### Provided records
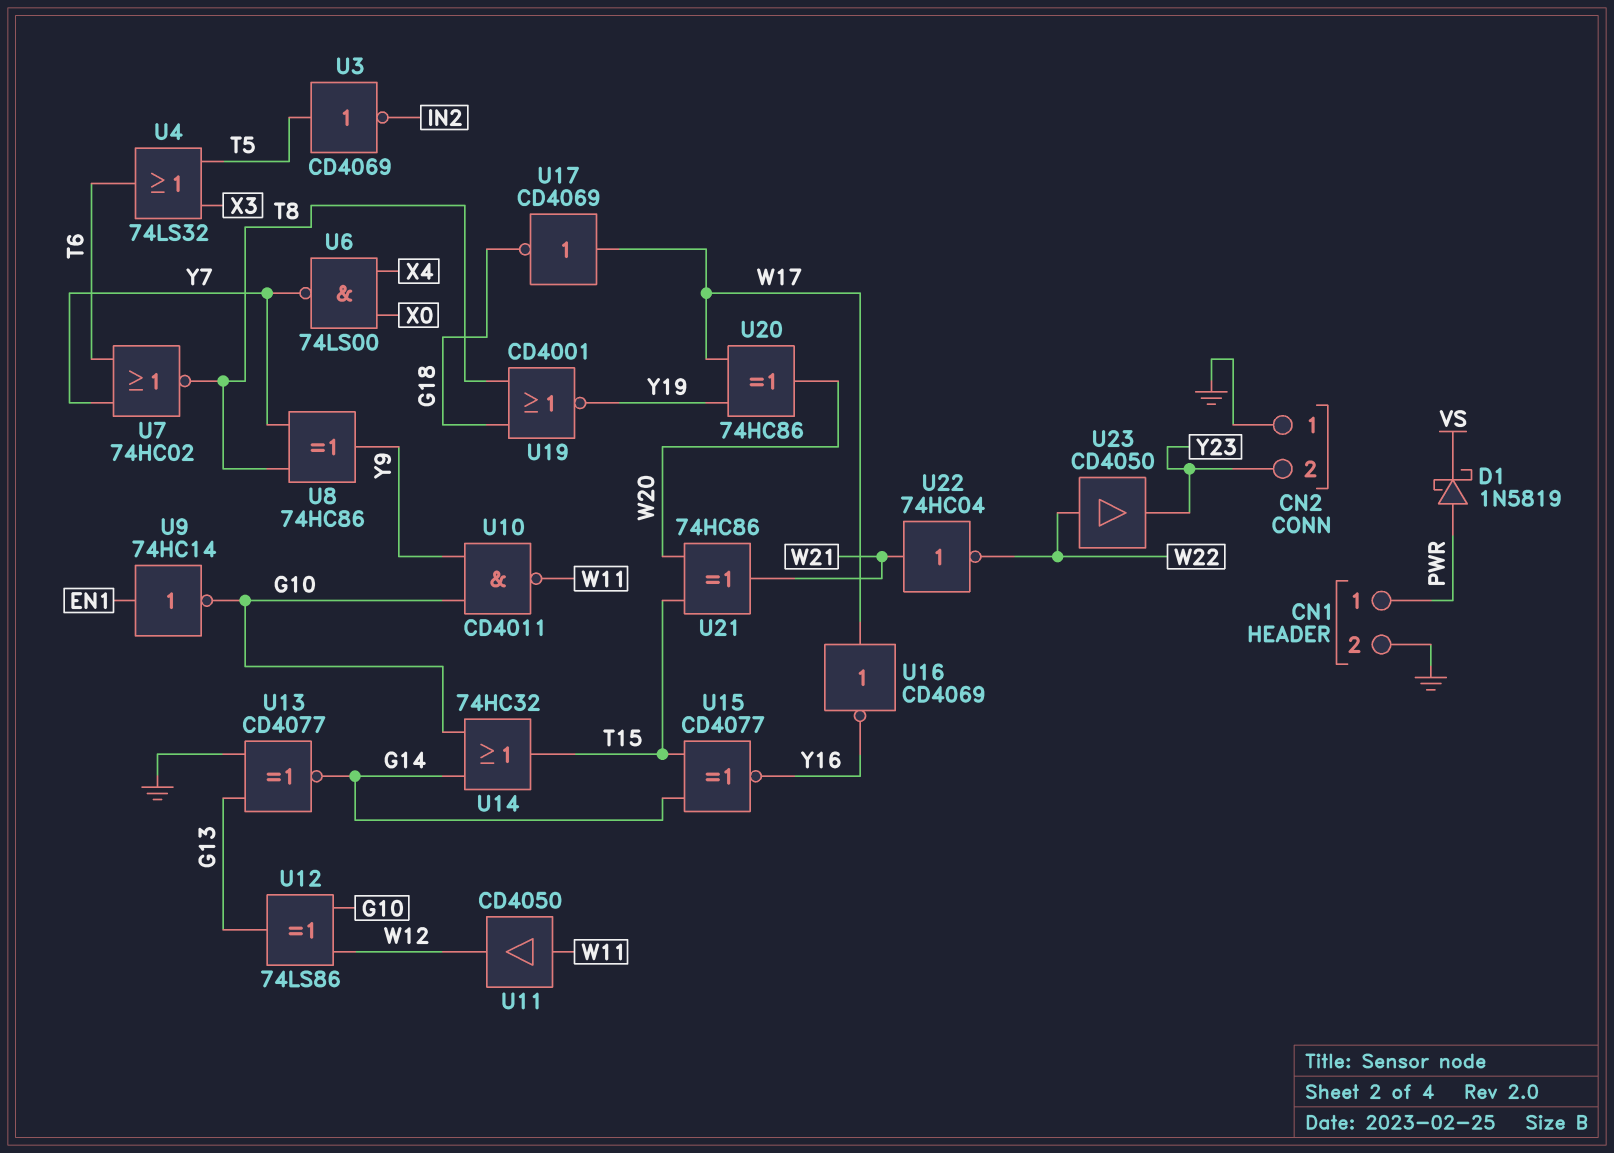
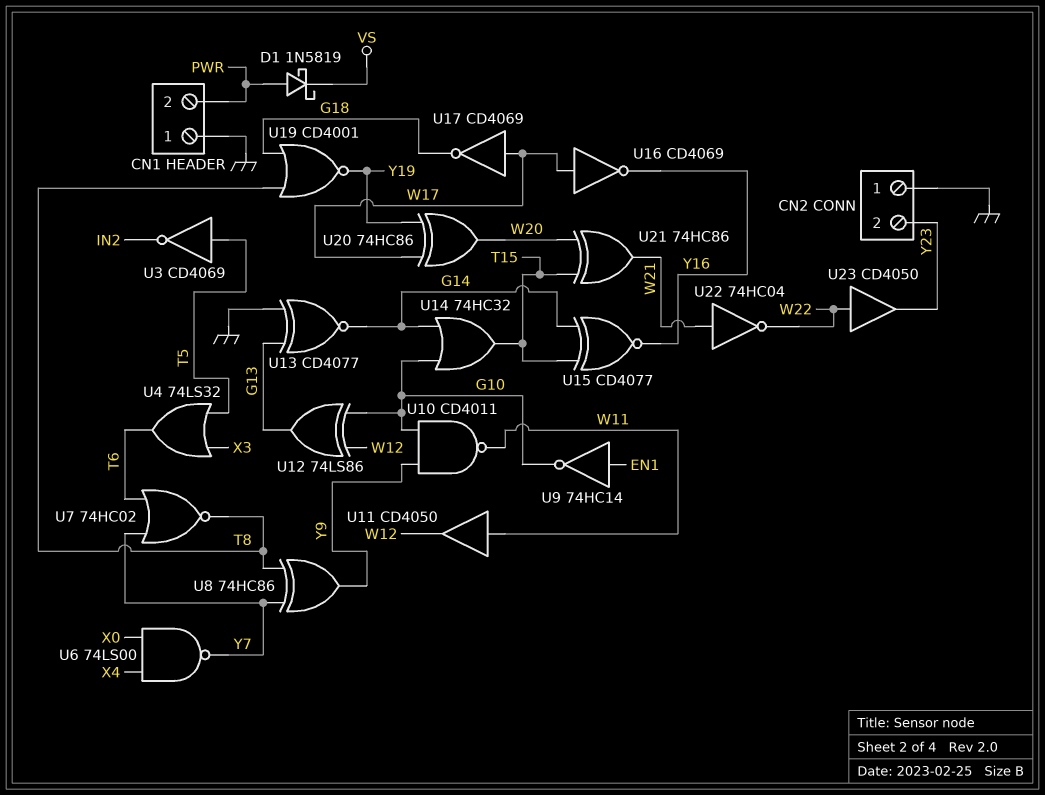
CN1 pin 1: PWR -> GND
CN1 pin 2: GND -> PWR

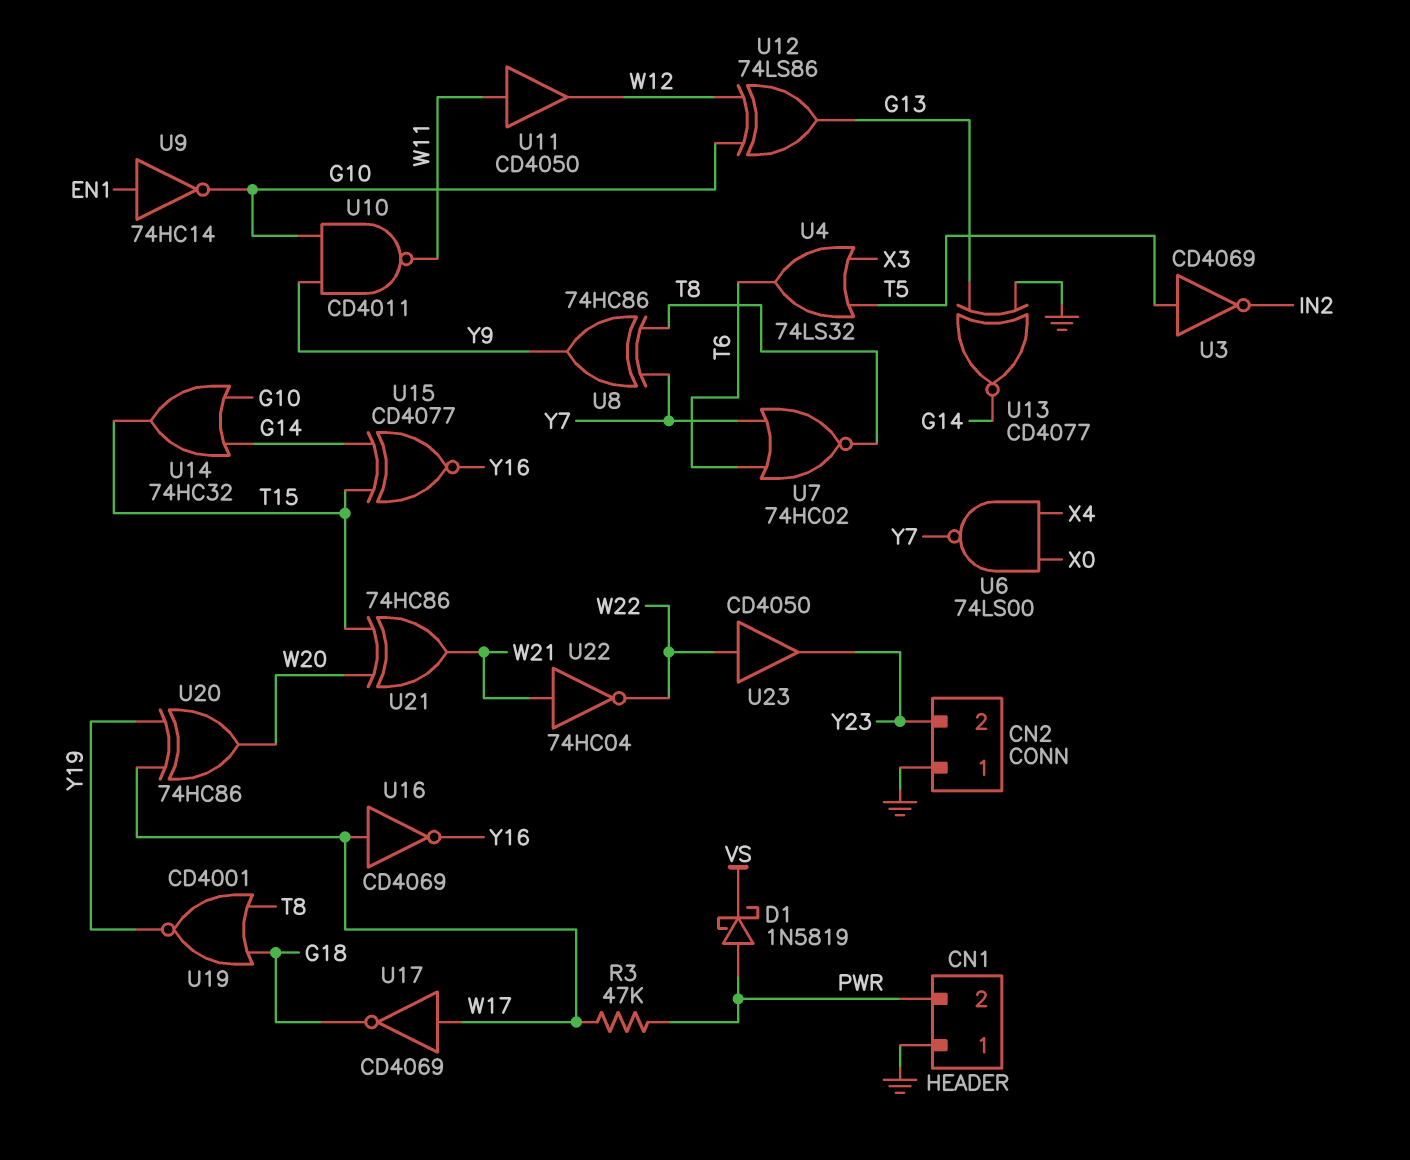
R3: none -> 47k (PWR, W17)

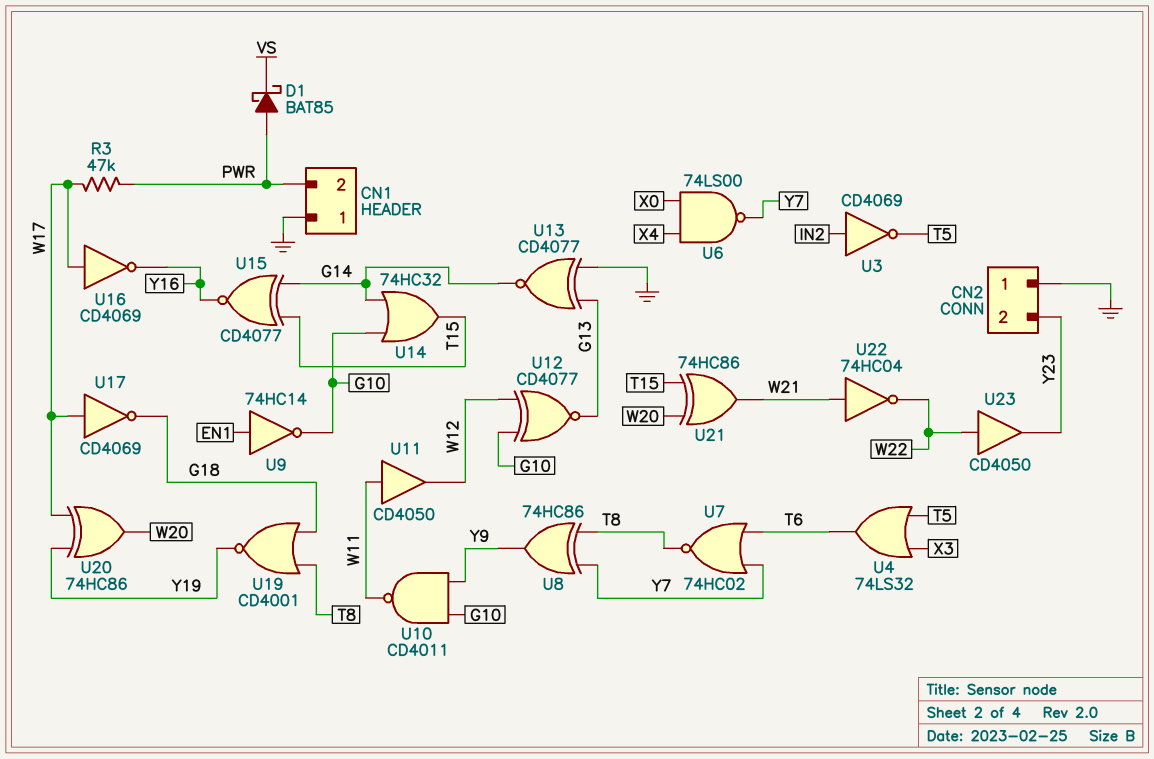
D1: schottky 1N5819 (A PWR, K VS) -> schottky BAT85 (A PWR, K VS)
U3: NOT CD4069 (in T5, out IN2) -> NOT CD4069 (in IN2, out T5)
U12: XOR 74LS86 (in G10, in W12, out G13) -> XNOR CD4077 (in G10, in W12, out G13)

### Problem to work on
Everything from the first line of the listing above through the line that contains "U3: NOT CD4069" is to be restated word for word, minus the pictures.

### Exercise output
CN1 pin 1: PWR -> GND
CN1 pin 2: GND -> PWR

R3: none -> 47k (PWR, W17)

D1: schottky 1N5819 (A PWR, K VS) -> schottky BAT85 (A PWR, K VS)
U3: NOT CD4069 (in T5, out IN2) -> NOT CD4069 (in IN2, out T5)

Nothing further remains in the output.